The required output is the line with "HALL pin OUT: A2 -> D6" and each line that follows it to the end of the entries below, copied exactly and with nothing added.
BEGIN RECORDS FOR THE EXERCISE
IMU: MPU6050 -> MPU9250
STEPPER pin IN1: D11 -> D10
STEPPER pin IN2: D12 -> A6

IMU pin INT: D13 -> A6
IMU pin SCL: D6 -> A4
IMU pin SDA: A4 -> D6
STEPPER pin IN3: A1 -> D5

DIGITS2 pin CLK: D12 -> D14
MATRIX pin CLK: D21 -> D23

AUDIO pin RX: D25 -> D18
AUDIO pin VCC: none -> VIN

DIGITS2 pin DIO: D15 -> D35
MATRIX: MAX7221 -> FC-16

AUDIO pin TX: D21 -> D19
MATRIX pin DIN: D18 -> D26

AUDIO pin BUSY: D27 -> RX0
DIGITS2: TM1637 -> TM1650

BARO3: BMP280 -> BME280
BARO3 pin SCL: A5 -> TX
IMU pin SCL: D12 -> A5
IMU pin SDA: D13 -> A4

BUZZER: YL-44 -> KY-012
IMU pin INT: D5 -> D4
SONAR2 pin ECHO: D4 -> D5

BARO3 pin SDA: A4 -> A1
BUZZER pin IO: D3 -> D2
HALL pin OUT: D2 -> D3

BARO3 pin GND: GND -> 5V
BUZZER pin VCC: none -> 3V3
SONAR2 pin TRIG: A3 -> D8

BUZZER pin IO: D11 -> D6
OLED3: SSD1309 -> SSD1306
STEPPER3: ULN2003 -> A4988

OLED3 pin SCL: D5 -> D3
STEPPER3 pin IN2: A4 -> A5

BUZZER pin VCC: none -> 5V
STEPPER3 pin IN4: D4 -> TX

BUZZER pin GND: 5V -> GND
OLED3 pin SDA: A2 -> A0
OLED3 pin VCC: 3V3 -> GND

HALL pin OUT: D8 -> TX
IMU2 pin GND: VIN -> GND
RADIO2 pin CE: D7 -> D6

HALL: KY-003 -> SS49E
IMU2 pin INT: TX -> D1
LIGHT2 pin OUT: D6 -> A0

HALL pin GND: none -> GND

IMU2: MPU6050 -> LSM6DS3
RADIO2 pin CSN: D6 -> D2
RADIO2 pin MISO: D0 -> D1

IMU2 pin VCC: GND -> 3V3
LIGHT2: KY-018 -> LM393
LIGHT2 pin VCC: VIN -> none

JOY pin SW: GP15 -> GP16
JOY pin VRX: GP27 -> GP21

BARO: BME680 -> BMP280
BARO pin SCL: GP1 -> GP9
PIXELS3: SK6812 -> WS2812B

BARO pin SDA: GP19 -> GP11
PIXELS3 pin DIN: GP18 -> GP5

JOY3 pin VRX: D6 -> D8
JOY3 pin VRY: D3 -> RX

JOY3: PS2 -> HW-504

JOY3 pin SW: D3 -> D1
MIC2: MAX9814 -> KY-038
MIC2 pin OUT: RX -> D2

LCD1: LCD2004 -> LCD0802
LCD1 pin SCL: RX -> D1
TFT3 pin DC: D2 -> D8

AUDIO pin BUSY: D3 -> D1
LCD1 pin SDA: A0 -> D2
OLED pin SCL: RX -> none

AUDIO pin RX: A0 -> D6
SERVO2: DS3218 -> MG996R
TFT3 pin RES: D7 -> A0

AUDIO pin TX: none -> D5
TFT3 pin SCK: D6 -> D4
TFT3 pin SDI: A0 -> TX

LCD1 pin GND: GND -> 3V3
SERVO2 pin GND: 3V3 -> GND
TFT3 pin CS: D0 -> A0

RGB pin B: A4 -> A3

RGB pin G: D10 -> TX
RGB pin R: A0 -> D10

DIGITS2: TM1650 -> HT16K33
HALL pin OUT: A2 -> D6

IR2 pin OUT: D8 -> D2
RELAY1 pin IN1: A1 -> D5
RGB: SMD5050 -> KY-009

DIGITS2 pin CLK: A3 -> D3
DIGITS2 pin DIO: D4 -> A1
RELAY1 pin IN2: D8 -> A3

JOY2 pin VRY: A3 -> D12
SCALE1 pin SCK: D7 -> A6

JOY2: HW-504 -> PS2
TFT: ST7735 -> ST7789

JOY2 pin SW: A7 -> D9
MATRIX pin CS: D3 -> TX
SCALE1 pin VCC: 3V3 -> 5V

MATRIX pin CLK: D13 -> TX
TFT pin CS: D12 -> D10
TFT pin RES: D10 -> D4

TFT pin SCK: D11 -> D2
END RECORDS FOR THE EXERCISE
**WRITTEN RESPONSE**
HALL pin OUT: A2 -> D6

IR2 pin OUT: D8 -> D2
RELAY1 pin IN1: A1 -> D5
RGB: SMD5050 -> KY-009

DIGITS2 pin CLK: A3 -> D3
DIGITS2 pin DIO: D4 -> A1
RELAY1 pin IN2: D8 -> A3

JOY2 pin VRY: A3 -> D12
SCALE1 pin SCK: D7 -> A6

JOY2: HW-504 -> PS2
TFT: ST7735 -> ST7789

JOY2 pin SW: A7 -> D9
MATRIX pin CS: D3 -> TX
SCALE1 pin VCC: 3V3 -> 5V

MATRIX pin CLK: D13 -> TX
TFT pin CS: D12 -> D10
TFT pin RES: D10 -> D4

TFT pin SCK: D11 -> D2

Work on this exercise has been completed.